Of the entries below, return only those lines from the line with "blue ball [532,100,571,140]" to the line with "red key [568,218,609,257]", exactly, both included.

==== Records ====

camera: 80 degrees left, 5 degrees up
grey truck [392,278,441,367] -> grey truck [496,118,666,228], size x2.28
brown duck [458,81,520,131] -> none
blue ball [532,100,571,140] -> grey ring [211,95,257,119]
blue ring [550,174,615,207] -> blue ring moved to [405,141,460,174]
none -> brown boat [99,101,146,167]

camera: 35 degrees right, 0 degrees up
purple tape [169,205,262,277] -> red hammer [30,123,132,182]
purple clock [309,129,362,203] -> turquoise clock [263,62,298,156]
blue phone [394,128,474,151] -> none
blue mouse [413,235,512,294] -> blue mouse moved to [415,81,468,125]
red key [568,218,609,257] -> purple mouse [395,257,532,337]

====
==== Records ====

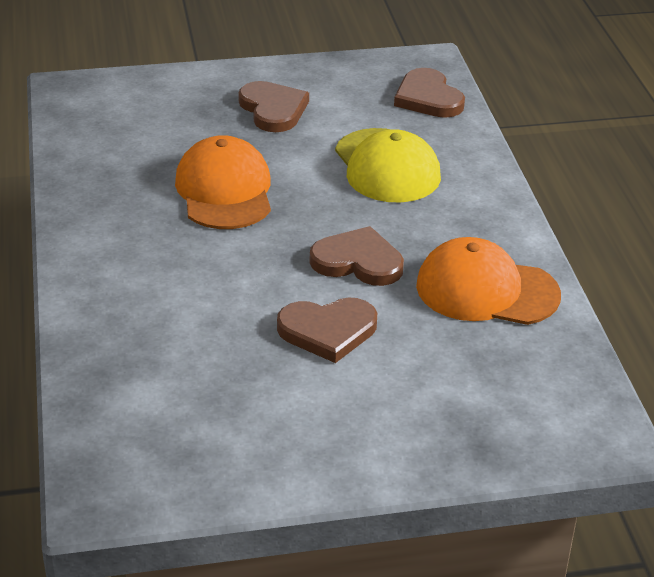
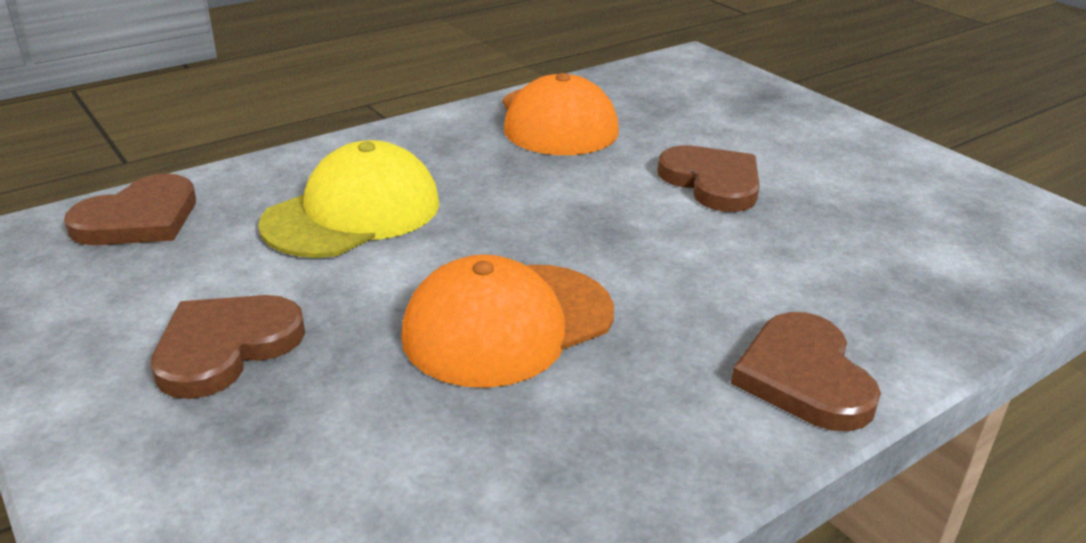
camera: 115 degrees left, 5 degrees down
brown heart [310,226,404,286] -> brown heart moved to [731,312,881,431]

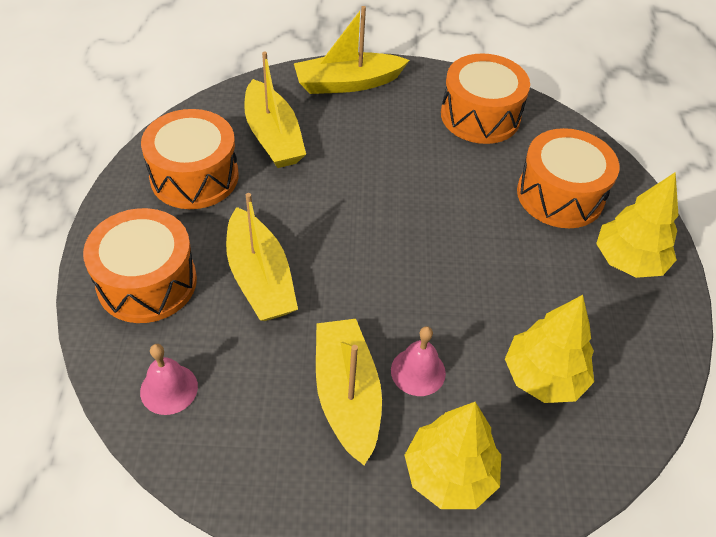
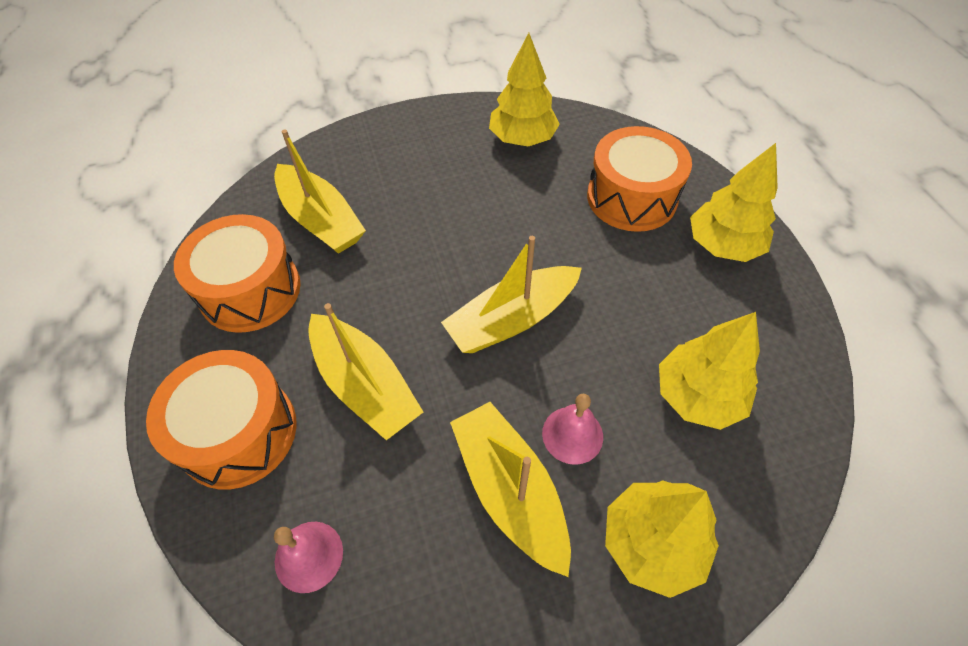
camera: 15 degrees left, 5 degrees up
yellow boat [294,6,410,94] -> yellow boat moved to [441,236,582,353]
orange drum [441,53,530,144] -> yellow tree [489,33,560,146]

====

* _Solution below_:
blue ball [532,100,571,140] -> grey ring [211,95,257,119]
blue ring [550,174,615,207] -> blue ring moved to [405,141,460,174]
none -> brown boat [99,101,146,167]

camera: 35 degrees right, 0 degrees up
purple tape [169,205,262,277] -> red hammer [30,123,132,182]
purple clock [309,129,362,203] -> turquoise clock [263,62,298,156]
blue phone [394,128,474,151] -> none
blue mouse [413,235,512,294] -> blue mouse moved to [415,81,468,125]
red key [568,218,609,257] -> purple mouse [395,257,532,337]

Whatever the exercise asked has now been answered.